(Data items)
[Begin]
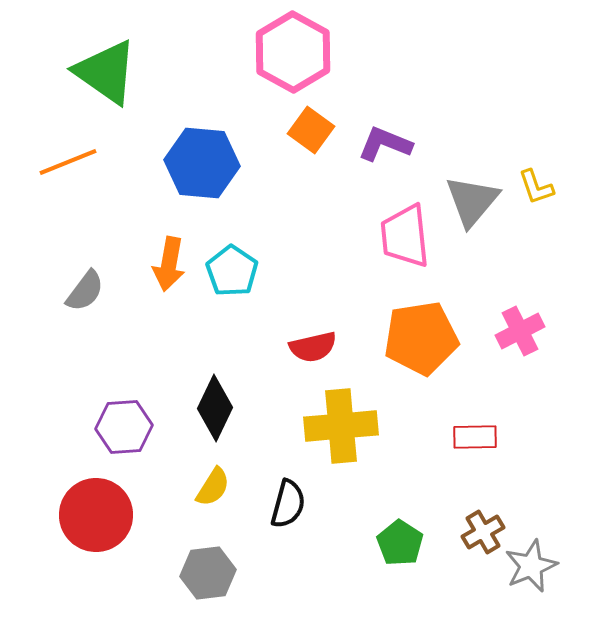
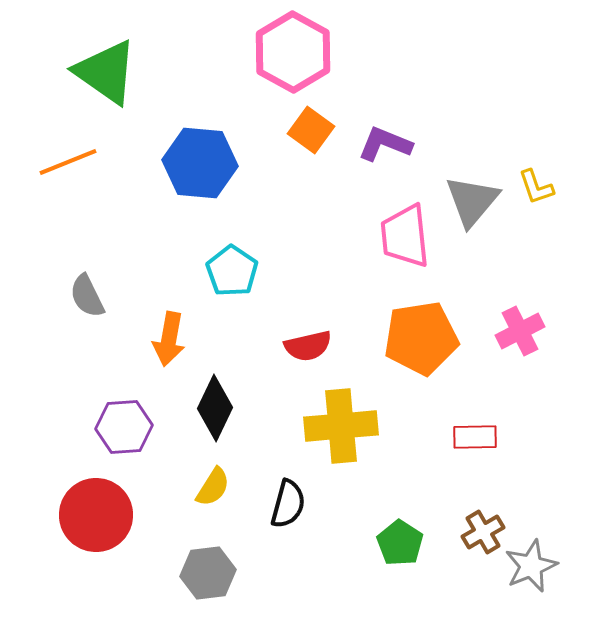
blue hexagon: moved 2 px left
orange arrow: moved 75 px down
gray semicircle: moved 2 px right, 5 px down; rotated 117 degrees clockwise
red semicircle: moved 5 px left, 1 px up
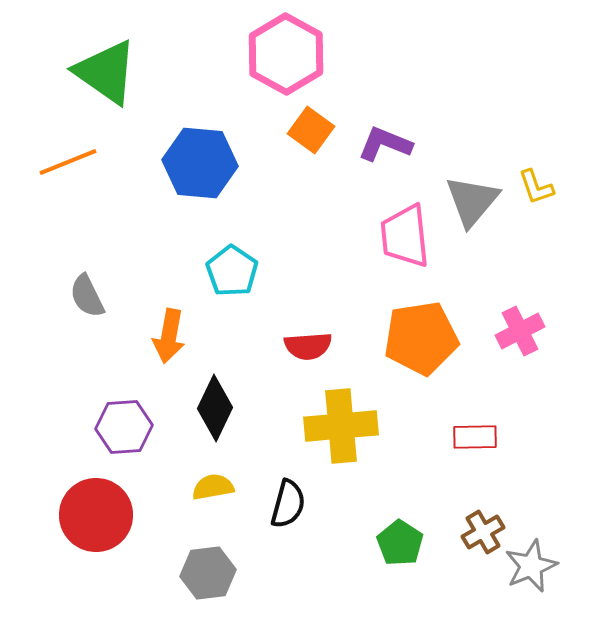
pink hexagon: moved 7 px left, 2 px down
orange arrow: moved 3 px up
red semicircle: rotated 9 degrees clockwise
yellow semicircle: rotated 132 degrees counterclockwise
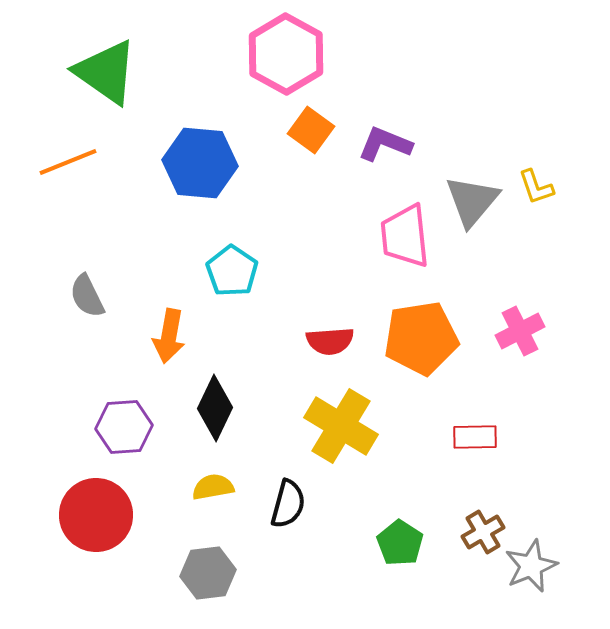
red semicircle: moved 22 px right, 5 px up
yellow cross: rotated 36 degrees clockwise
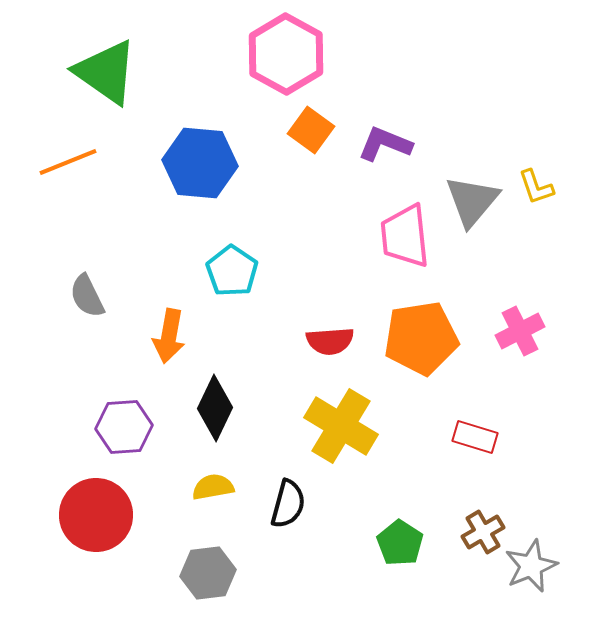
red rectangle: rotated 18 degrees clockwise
[End]
## TASK STATEMENT
Please format the rows above as a Markdown table with two columns, Number and Line, one line per table row with blank lines omitted. Leave the pictures out.

## FINAL ANSWER
| Number | Line |
|---|---|
| 1 | blue hexagon: moved 2 px left |
| 2 | orange arrow: moved 75 px down |
| 3 | gray semicircle: moved 2 px right, 5 px down; rotated 117 degrees clockwise |
| 4 | red semicircle: moved 5 px left, 1 px up |
| 5 | pink hexagon: moved 7 px left, 2 px down |
| 6 | orange arrow: moved 3 px up |
| 7 | red semicircle: rotated 9 degrees clockwise |
| 8 | yellow semicircle: rotated 132 degrees counterclockwise |
| 9 | red semicircle: moved 22 px right, 5 px up |
| 10 | yellow cross: rotated 36 degrees clockwise |
| 11 | red rectangle: rotated 18 degrees clockwise |